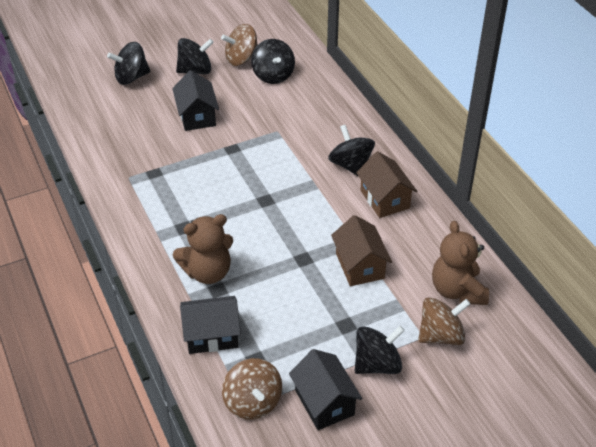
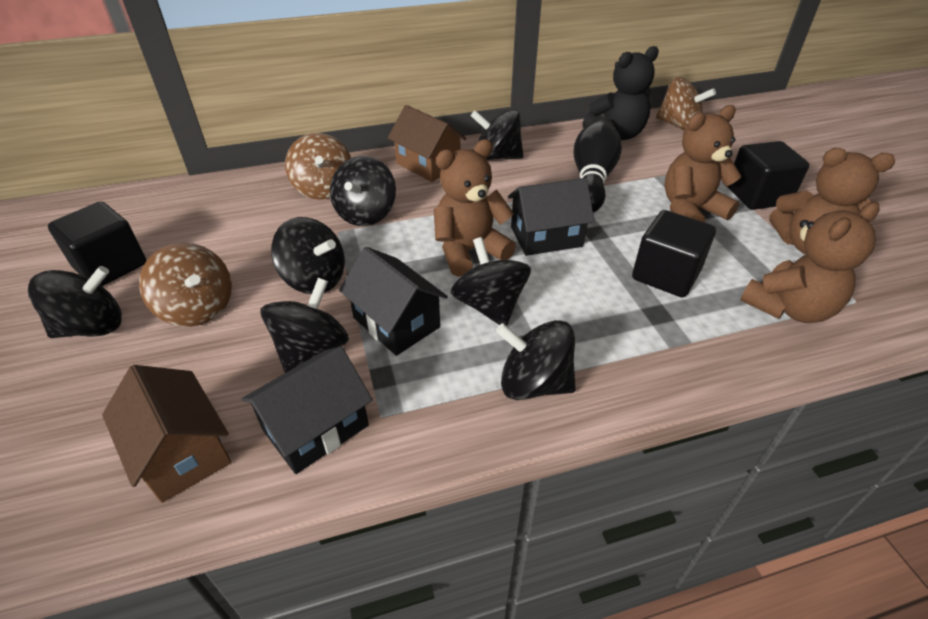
black bowling pin: 0 -> 1
black cube: 0 -> 3
black spinning top: 5 -> 7
black teddy bear: 0 -> 1
brown teddy bear: 2 -> 4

....

_What to do_
Reprint the entries above exactly, images removed.

_Response below_
black bowling pin: 0 -> 1
black cube: 0 -> 3
black spinning top: 5 -> 7
black teddy bear: 0 -> 1
brown teddy bear: 2 -> 4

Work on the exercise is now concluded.